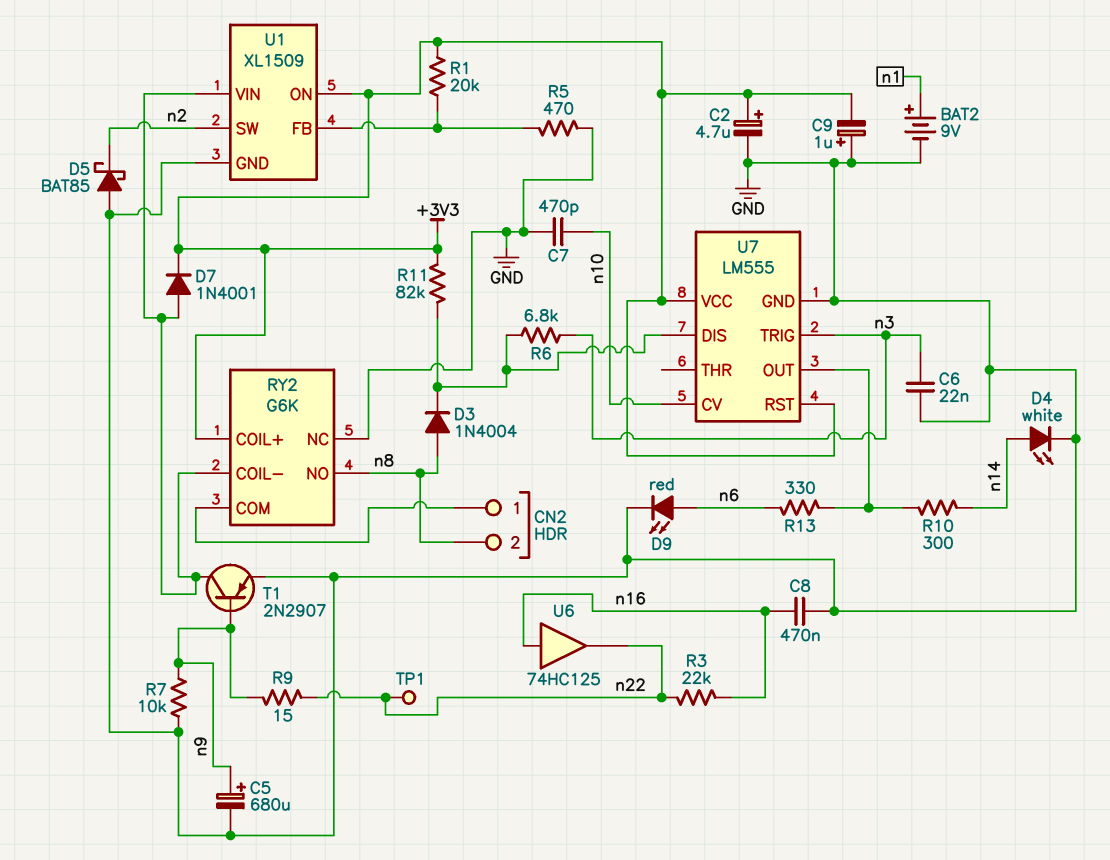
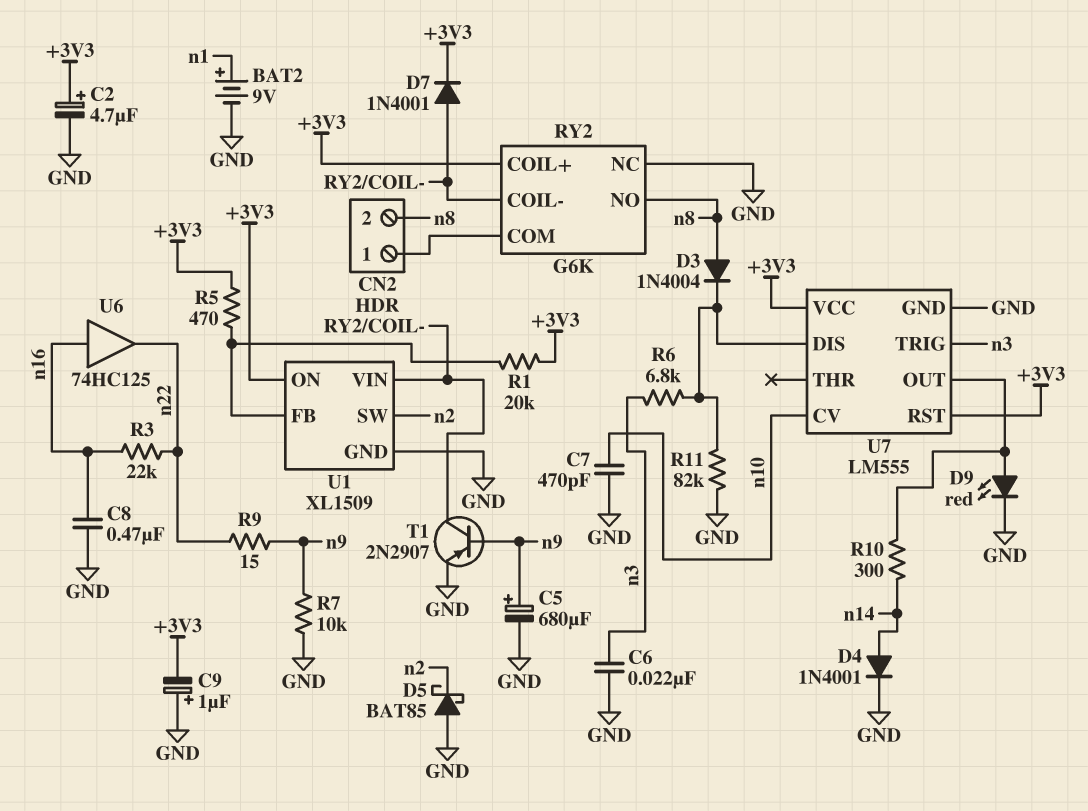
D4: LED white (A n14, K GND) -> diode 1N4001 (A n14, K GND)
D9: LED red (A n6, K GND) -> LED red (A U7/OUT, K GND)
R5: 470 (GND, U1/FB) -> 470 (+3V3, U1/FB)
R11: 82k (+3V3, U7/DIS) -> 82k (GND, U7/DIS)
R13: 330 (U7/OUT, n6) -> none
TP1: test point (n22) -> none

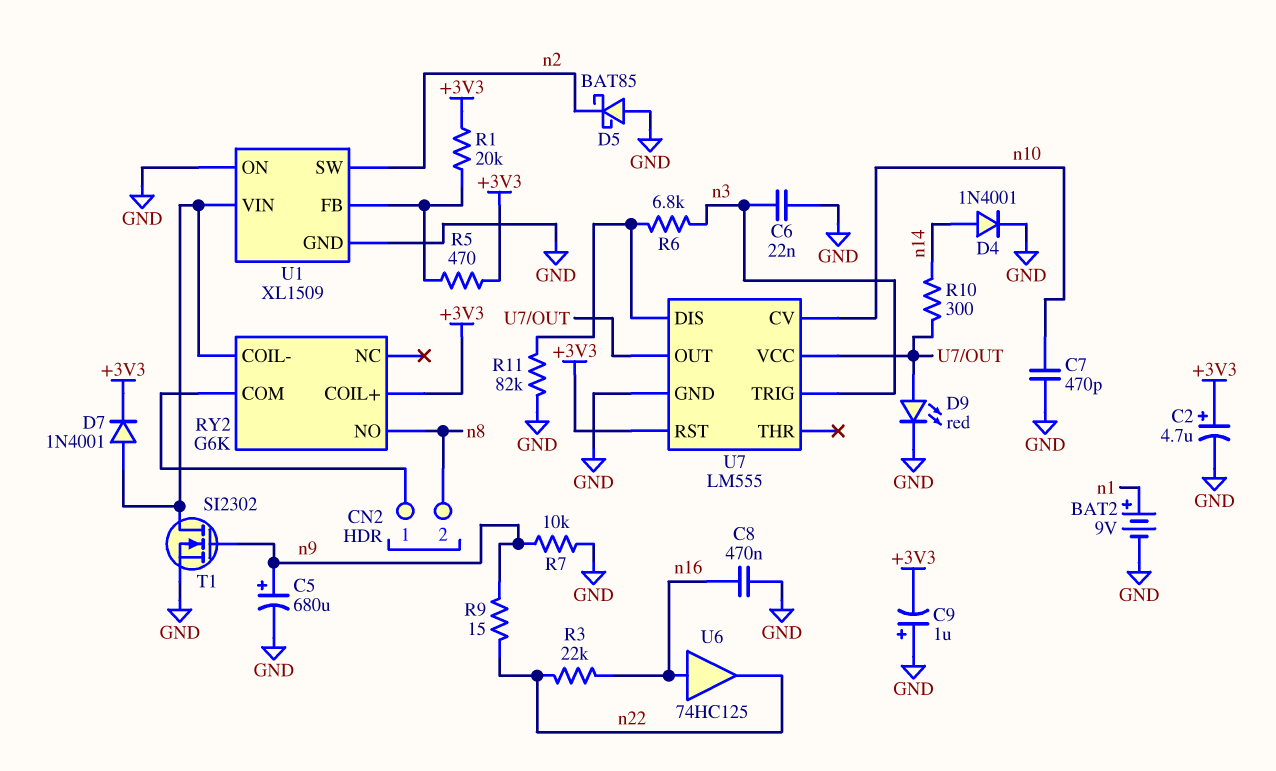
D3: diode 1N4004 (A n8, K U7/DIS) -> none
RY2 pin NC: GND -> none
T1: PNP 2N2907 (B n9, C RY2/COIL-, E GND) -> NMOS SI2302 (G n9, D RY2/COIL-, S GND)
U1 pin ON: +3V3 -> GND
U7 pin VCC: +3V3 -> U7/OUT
* * *
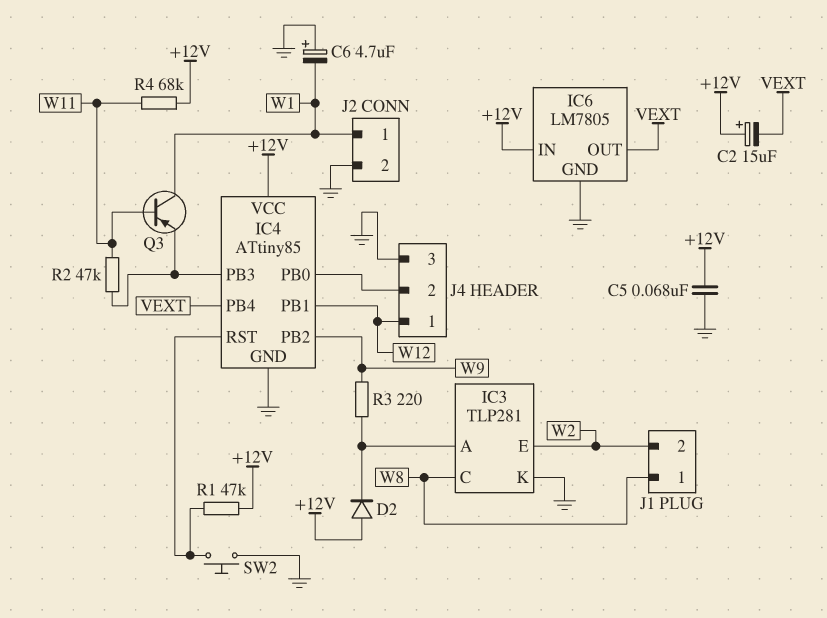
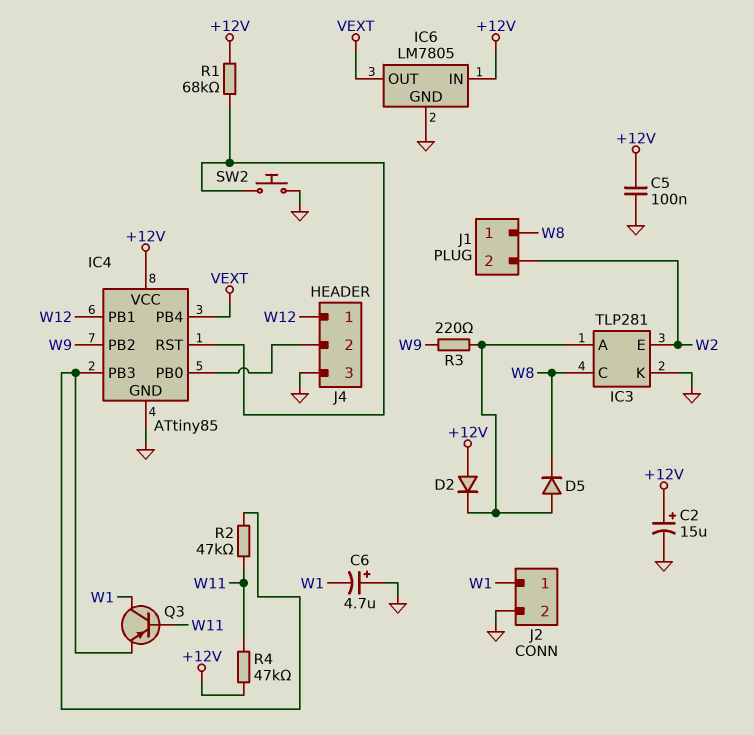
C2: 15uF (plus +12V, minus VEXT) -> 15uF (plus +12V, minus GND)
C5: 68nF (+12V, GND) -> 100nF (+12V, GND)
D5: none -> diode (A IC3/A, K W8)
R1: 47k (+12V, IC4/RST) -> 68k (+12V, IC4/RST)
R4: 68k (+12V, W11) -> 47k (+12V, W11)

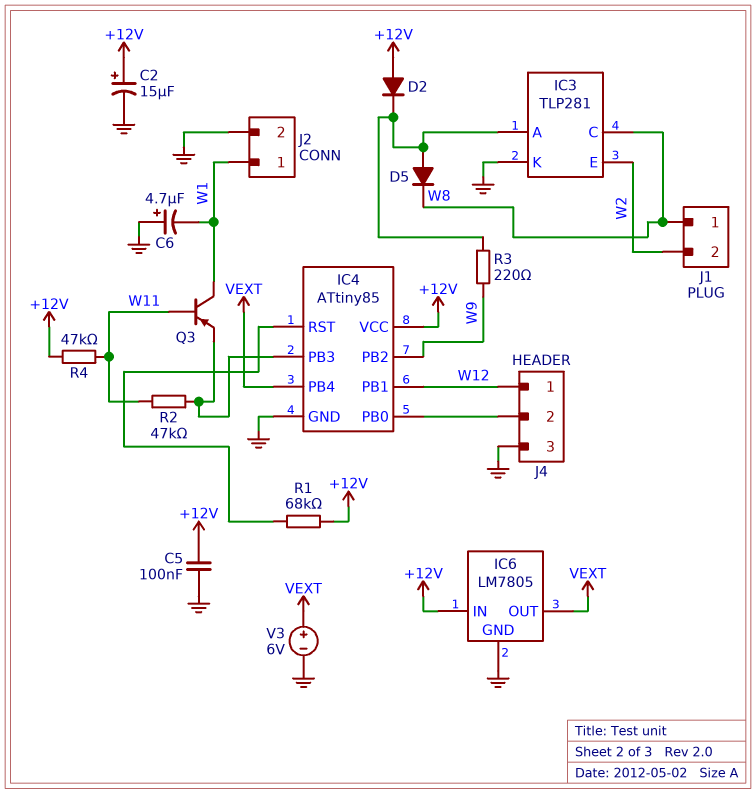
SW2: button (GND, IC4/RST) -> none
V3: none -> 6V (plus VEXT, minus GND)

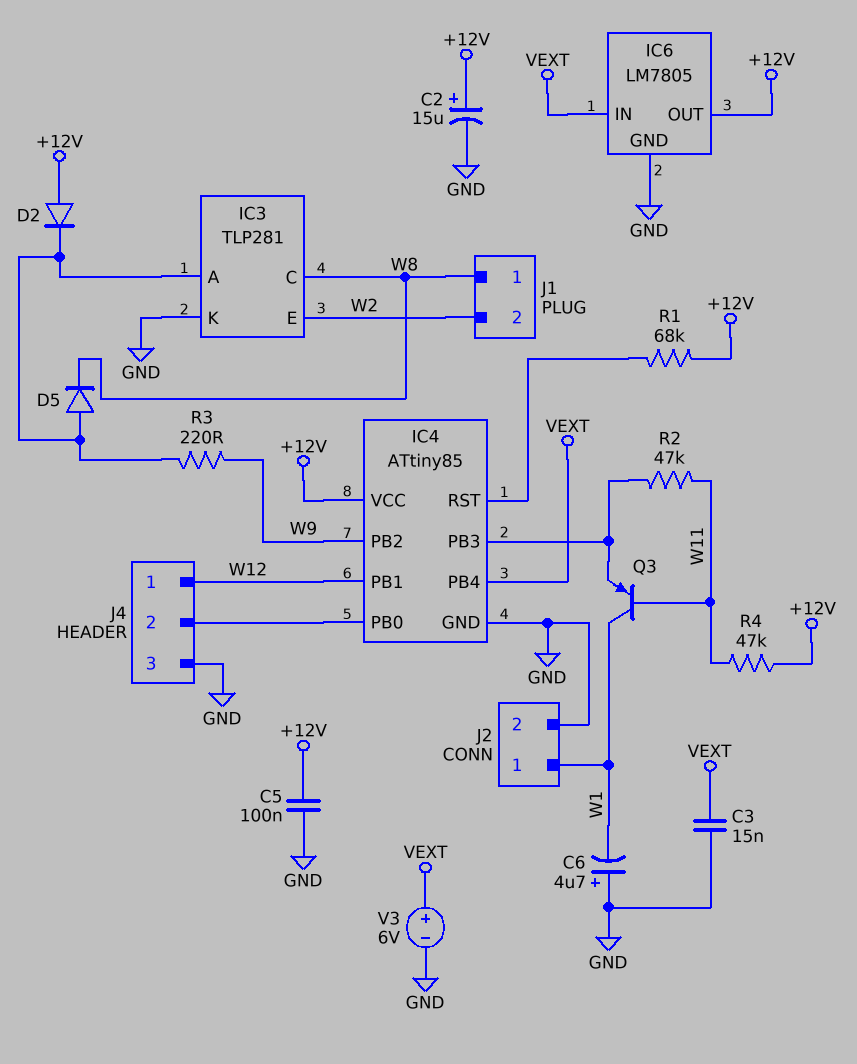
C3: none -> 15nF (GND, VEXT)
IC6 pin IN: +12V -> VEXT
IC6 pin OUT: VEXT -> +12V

# THE TASK
Write down every line of the data above that includes the string "VEXT".

# RESPONSE
C2: 15uF (plus +12V, minus VEXT) -> 15uF (plus +12V, minus GND)
V3: none -> 6V (plus VEXT, minus GND)
C3: none -> 15nF (GND, VEXT)
IC6 pin IN: +12V -> VEXT
IC6 pin OUT: VEXT -> +12V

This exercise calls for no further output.